— Task description —
Search the records for the word "poisson". Copy every line where it appears.

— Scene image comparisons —
+++
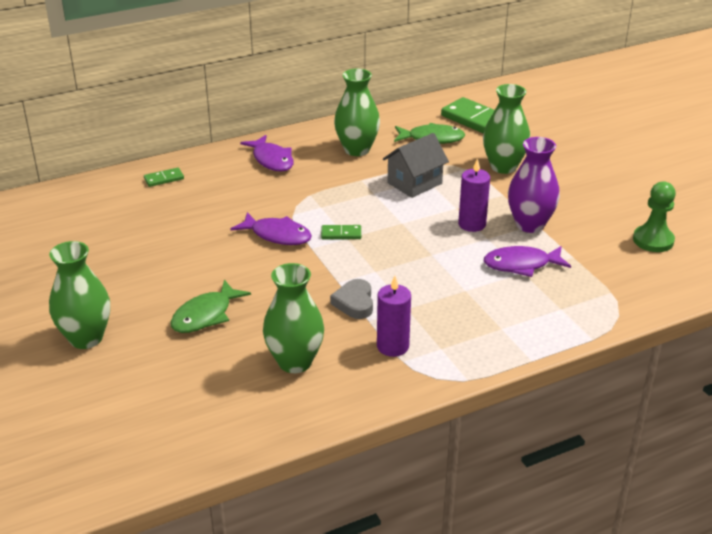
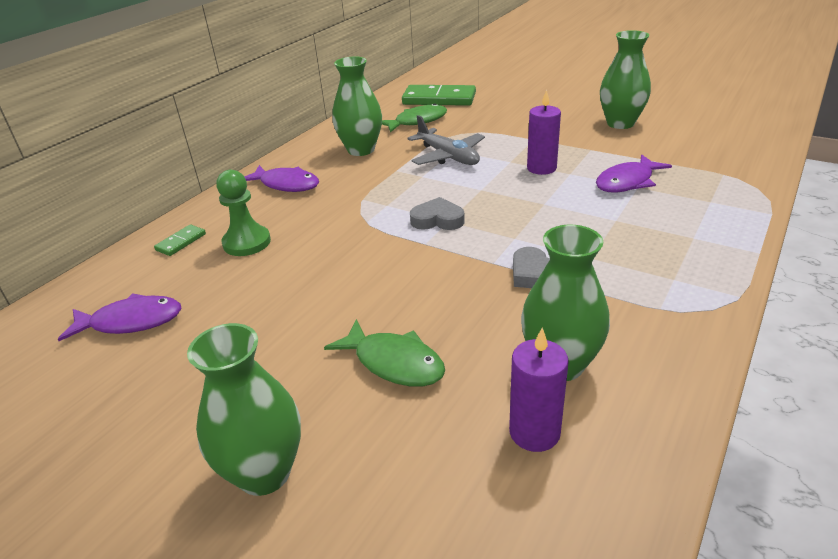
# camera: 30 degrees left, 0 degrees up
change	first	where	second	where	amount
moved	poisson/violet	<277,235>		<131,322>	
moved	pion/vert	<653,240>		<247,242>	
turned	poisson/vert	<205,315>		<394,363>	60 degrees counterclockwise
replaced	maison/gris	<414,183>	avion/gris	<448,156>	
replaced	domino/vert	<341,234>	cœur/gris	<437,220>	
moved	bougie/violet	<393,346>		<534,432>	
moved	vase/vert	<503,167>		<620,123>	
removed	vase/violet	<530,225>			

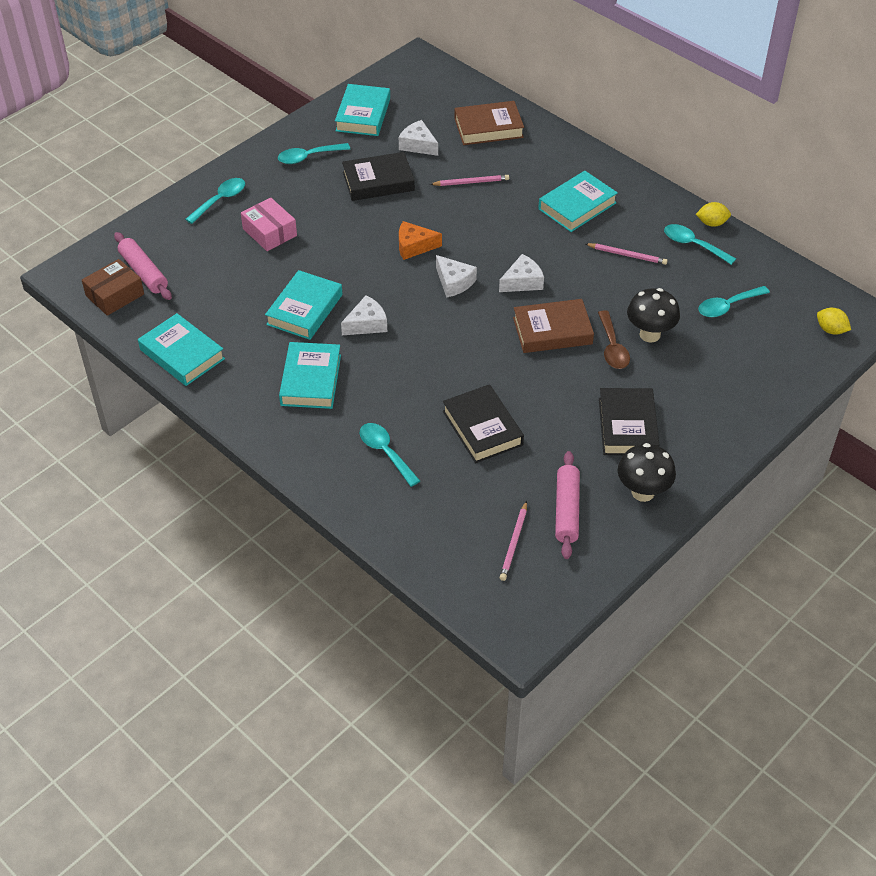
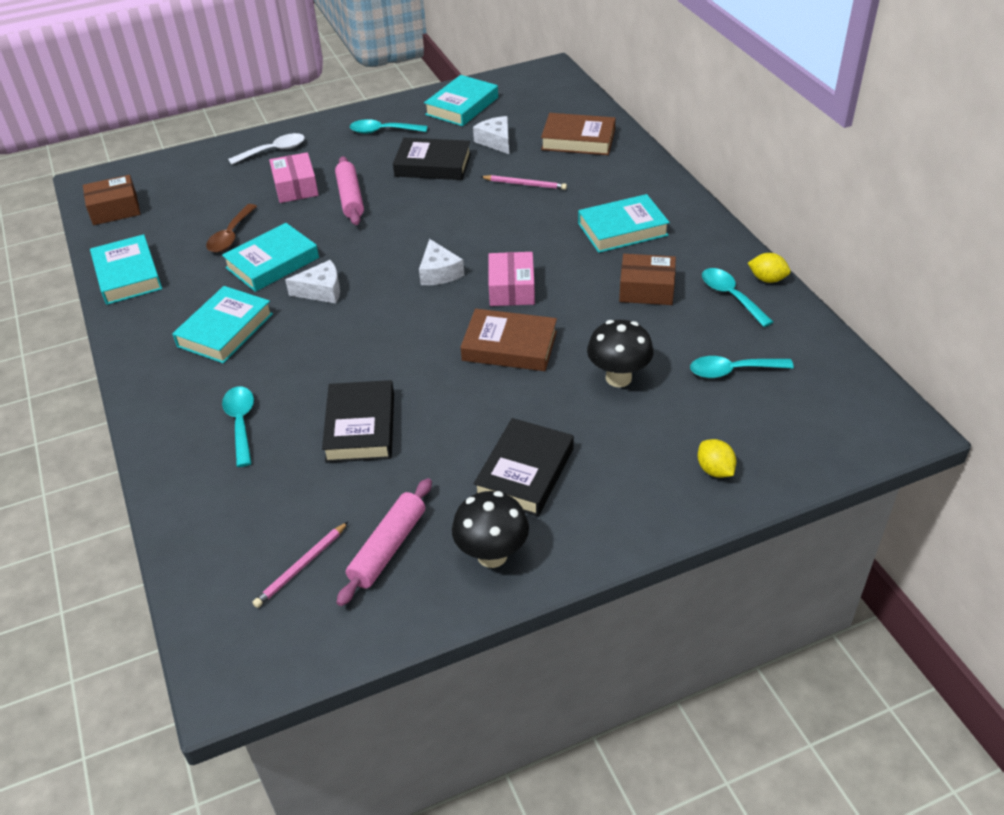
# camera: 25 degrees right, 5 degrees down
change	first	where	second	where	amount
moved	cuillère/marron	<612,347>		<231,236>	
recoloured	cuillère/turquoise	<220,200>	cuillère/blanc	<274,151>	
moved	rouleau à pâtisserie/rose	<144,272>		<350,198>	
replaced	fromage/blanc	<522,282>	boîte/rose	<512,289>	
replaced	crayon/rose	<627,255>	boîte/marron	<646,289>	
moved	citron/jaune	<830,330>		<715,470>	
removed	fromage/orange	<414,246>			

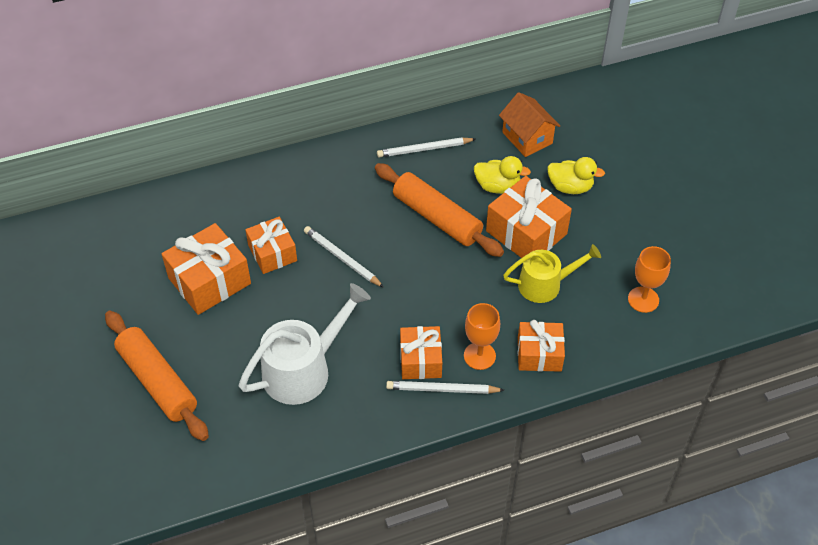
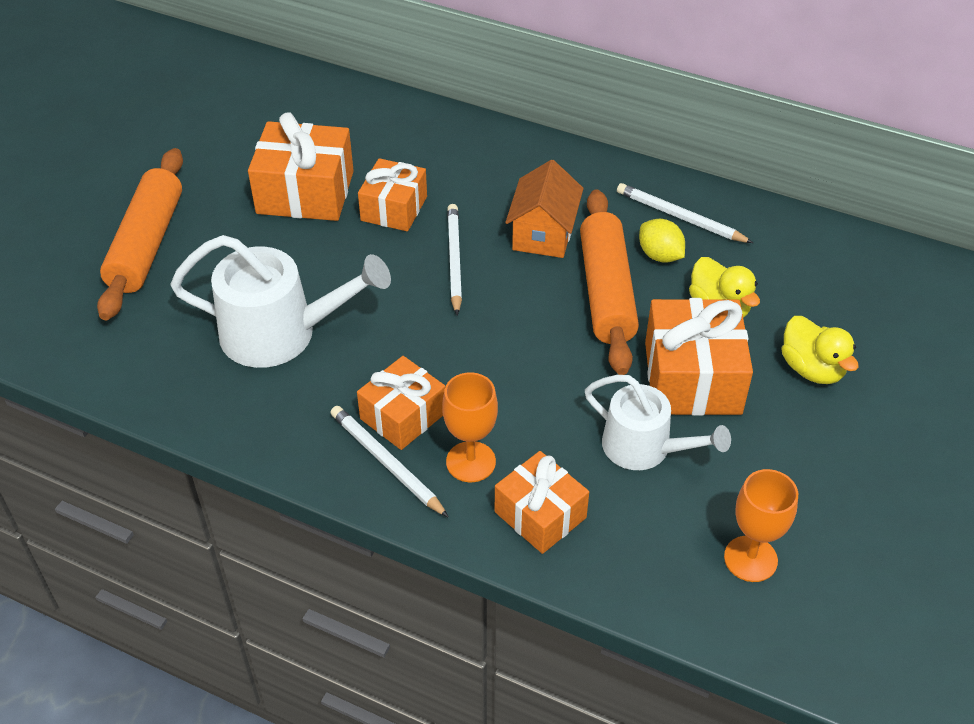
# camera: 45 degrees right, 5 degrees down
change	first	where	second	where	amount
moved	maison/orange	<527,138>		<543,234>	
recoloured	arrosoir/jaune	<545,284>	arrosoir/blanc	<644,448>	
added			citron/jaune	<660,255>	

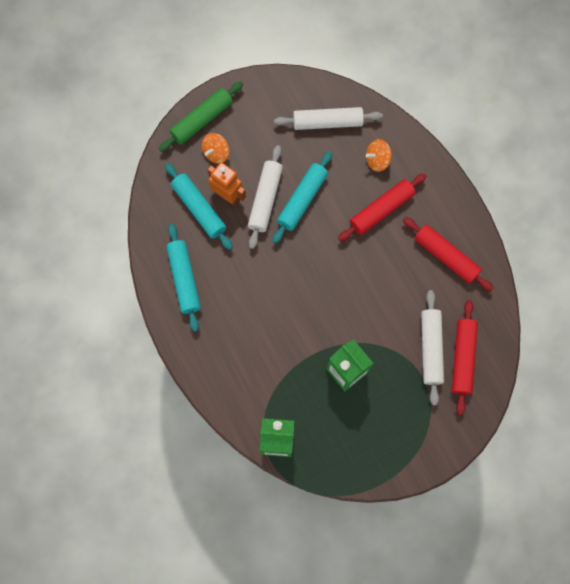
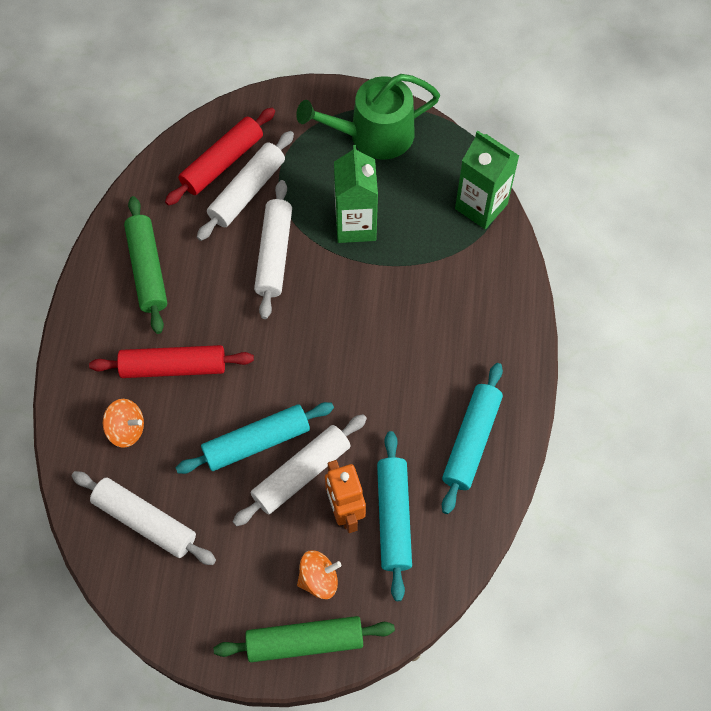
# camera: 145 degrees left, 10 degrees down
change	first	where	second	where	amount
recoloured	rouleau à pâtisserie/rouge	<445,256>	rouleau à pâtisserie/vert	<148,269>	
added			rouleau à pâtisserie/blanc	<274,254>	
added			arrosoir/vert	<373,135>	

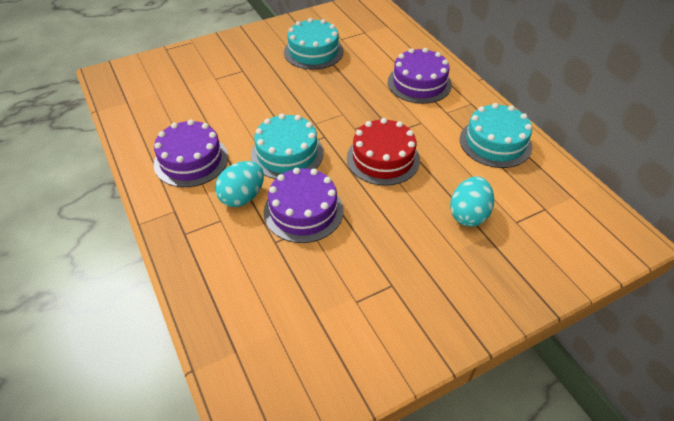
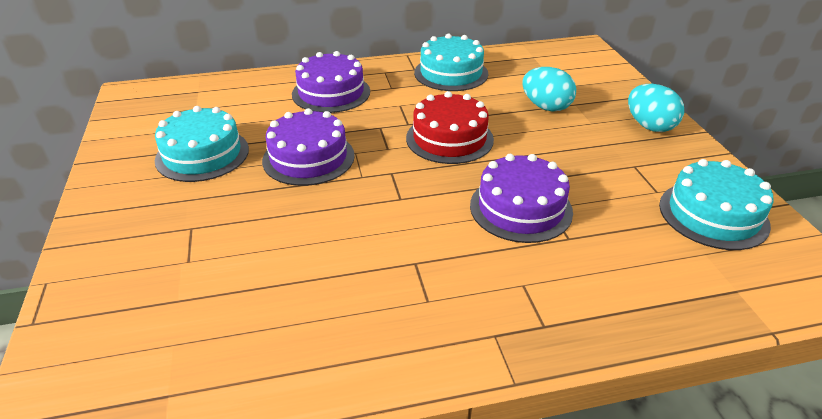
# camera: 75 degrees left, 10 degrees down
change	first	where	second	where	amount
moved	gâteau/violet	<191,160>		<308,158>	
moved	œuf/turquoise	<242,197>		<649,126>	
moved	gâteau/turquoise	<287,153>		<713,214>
+++
— Task response —
moved	poisson/violet	<277,235>		<131,322>	
turned	poisson/vert	<205,315>		<394,363>	60 degrees counterclockwise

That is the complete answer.